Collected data
▽

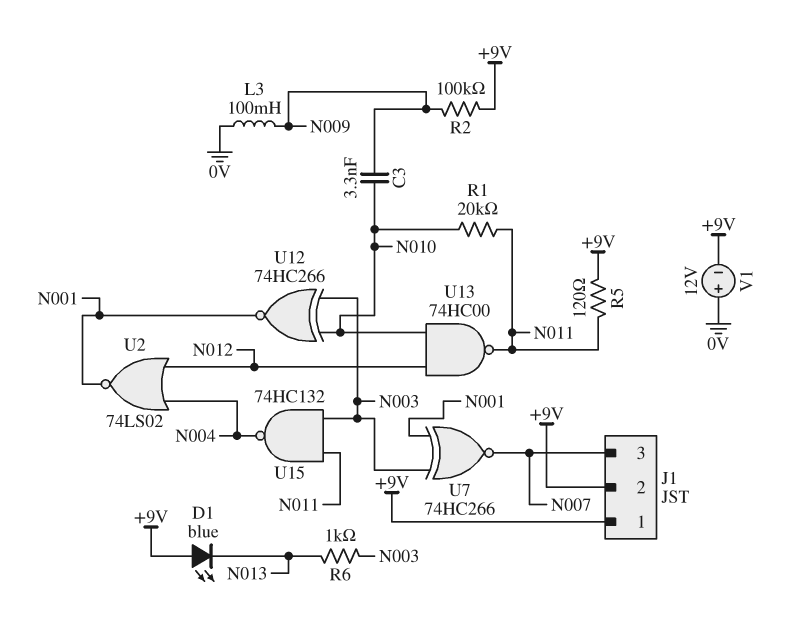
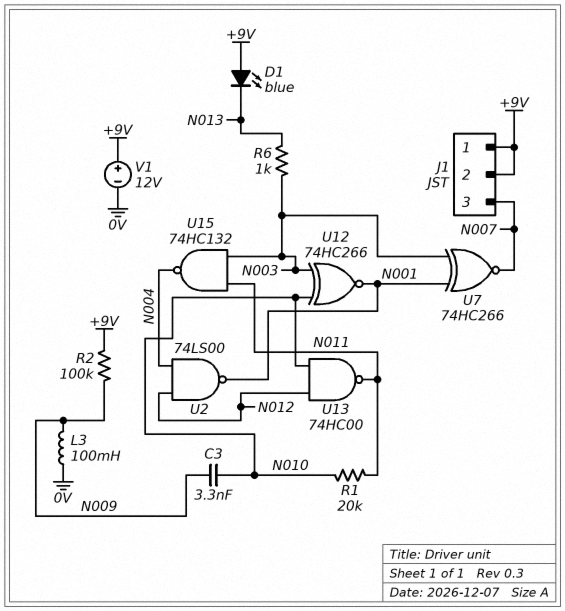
R5: 120 (+9V, N011) -> none
U2: NOR 74LS02 (in N004, in N012, out N001) -> NAND 74LS00 (in N004, in N012, out N001)
V1: 12V (plus 0V, minus +9V) -> 12V (plus +9V, minus 0V)

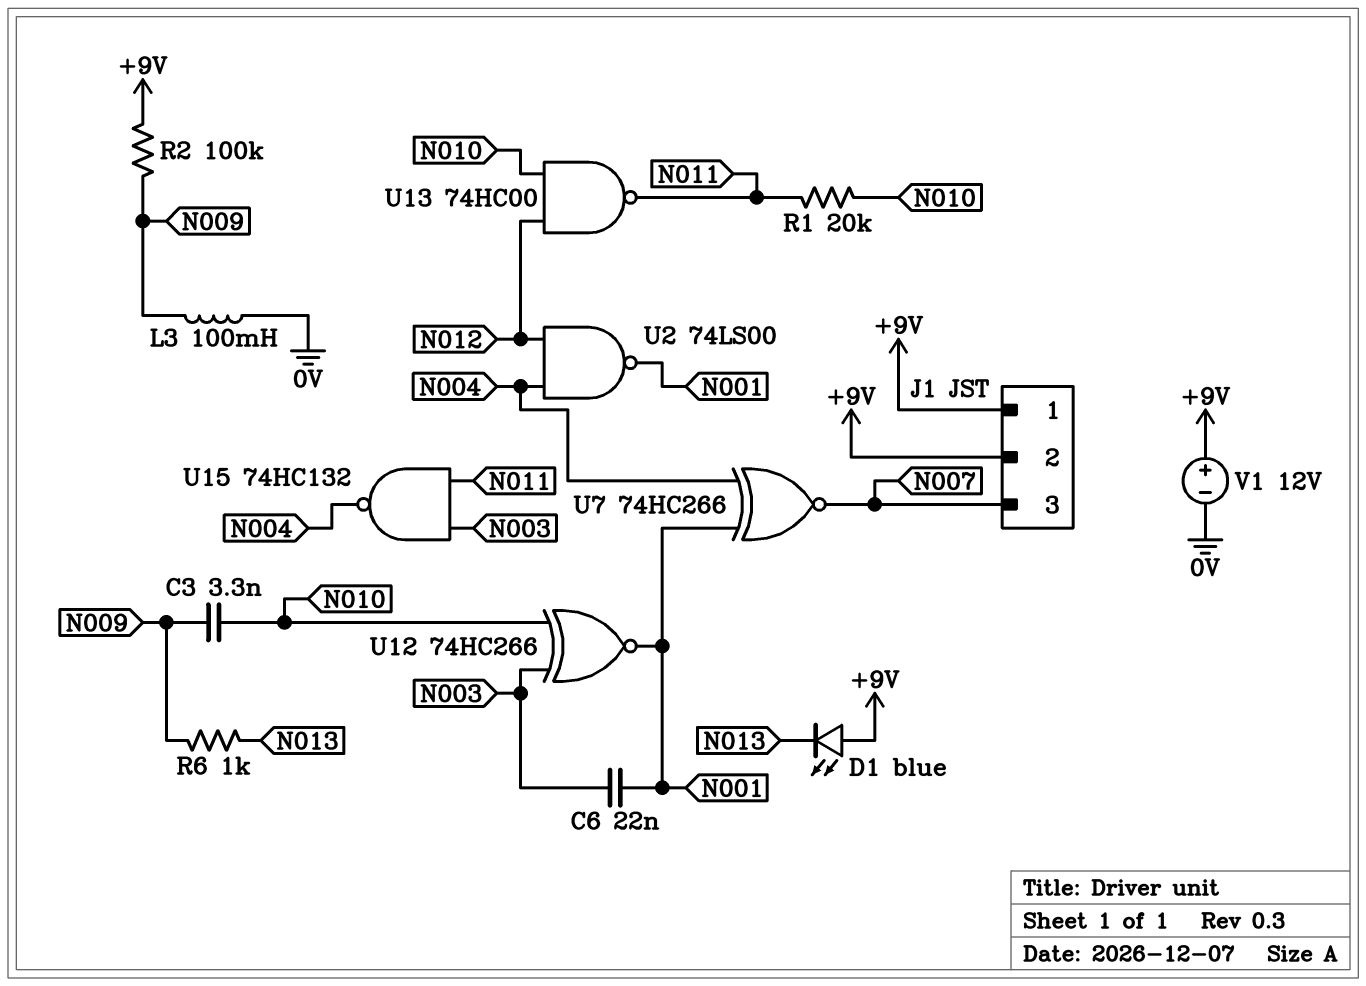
C6: none -> 22nF (N001, N003)
R6: 1k (N003, N013) -> 1k (N009, N013)
U7: XNOR 74HC266 (in N001, in N003, out N007) -> XNOR 74HC266 (in N001, in N004, out N007)

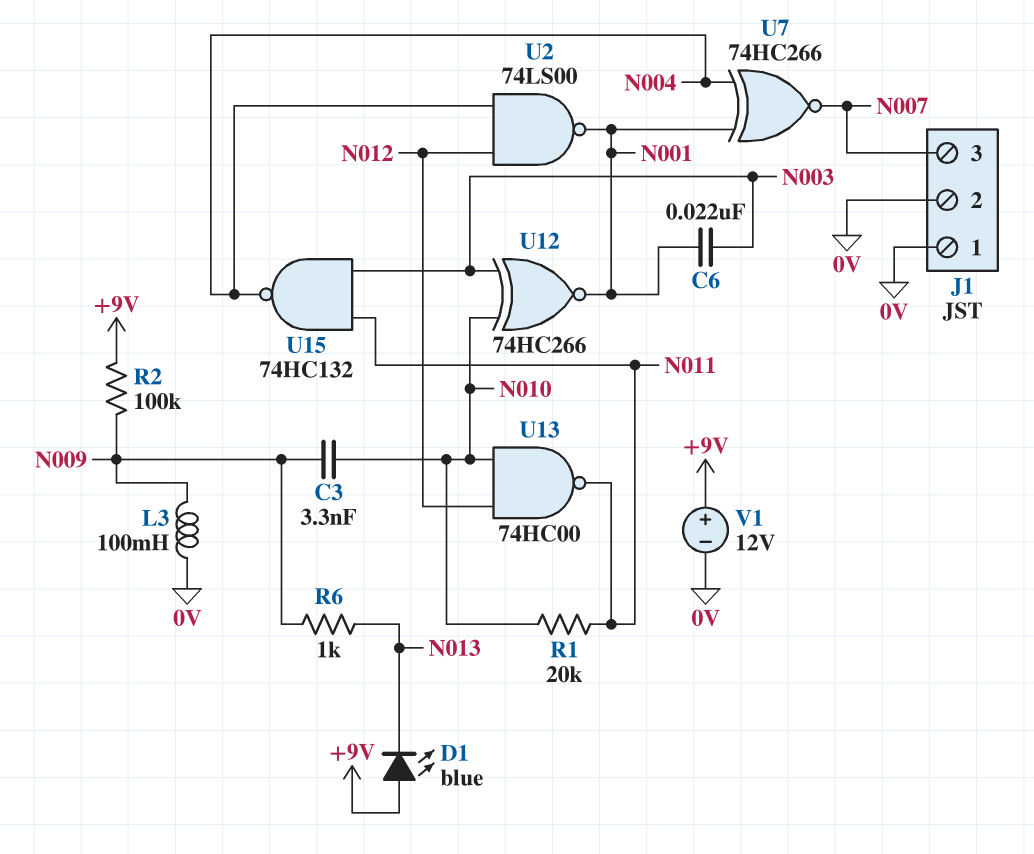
J1 pin 1: +9V -> 0V
J1 pin 2: +9V -> 0V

△

### Exercise brief
Start at the top of the entries and repeat each line exactly, ending at the line that contains "R6: 1k (N003, N013) -> 1k (N009, N013)". Pictures are not part of the copy.

### Response to the task
R5: 120 (+9V, N011) -> none
U2: NOR 74LS02 (in N004, in N012, out N001) -> NAND 74LS00 (in N004, in N012, out N001)
V1: 12V (plus 0V, minus +9V) -> 12V (plus +9V, minus 0V)

C6: none -> 22nF (N001, N003)
R6: 1k (N003, N013) -> 1k (N009, N013)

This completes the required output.